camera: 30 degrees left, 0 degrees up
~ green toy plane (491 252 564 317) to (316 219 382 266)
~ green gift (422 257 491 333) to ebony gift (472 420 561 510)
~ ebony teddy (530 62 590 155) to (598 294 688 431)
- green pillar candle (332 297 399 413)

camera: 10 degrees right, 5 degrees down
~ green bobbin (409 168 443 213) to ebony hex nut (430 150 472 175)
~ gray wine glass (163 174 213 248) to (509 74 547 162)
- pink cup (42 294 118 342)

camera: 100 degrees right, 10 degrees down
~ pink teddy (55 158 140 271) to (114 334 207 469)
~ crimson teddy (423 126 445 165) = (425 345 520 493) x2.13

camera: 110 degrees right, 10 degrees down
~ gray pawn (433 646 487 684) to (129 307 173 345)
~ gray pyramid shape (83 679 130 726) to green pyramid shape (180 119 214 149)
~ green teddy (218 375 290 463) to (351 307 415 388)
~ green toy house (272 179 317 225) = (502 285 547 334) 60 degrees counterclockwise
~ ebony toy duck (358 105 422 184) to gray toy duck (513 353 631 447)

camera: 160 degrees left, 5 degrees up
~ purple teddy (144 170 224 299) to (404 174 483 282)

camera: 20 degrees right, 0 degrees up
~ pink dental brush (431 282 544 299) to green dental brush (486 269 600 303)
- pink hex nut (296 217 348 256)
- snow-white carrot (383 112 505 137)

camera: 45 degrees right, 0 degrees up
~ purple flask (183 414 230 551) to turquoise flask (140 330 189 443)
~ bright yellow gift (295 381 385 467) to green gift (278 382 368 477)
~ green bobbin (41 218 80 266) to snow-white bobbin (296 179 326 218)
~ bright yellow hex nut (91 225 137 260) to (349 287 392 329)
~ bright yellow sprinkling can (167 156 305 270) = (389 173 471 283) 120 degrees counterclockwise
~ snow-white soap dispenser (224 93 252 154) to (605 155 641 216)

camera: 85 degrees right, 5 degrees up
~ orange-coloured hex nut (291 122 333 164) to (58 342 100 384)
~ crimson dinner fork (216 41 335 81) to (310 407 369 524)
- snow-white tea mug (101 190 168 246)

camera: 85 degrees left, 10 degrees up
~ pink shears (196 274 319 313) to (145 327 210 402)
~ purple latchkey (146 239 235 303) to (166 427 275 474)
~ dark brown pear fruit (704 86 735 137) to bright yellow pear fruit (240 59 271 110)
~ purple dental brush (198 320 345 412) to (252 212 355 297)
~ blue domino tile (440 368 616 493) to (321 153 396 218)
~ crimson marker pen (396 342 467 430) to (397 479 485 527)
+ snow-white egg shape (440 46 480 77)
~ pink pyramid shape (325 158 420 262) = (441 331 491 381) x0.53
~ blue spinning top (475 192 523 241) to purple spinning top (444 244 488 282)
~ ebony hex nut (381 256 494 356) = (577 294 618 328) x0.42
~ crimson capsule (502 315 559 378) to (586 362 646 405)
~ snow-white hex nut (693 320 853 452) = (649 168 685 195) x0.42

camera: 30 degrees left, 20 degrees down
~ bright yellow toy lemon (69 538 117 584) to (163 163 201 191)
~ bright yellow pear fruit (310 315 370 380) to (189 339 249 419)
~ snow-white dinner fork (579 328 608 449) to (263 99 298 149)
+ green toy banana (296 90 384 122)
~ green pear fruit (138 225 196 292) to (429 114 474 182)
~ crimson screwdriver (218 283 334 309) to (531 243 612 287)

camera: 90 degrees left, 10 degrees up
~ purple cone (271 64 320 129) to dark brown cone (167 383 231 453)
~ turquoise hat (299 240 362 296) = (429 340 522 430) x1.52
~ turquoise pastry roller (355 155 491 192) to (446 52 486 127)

########

From the records above, transcribe without alteration every line from the one with "camera: 45 degrees right, 0 degrees up" to the one with "327 210 402)", inclusive.

camera: 45 degrees right, 0 degrees up
~ purple flask (183 414 230 551) to turquoise flask (140 330 189 443)
~ bright yellow gift (295 381 385 467) to green gift (278 382 368 477)
~ green bobbin (41 218 80 266) to snow-white bobbin (296 179 326 218)
~ bright yellow hex nut (91 225 137 260) to (349 287 392 329)
~ bright yellow sprinkling can (167 156 305 270) = (389 173 471 283) 120 degrees counterclockwise
~ snow-white soap dispenser (224 93 252 154) to (605 155 641 216)

camera: 85 degrees right, 5 degrees up
~ orange-coloured hex nut (291 122 333 164) to (58 342 100 384)
~ crimson dinner fork (216 41 335 81) to (310 407 369 524)
- snow-white tea mug (101 190 168 246)

camera: 85 degrees left, 10 degrees up
~ pink shears (196 274 319 313) to (145 327 210 402)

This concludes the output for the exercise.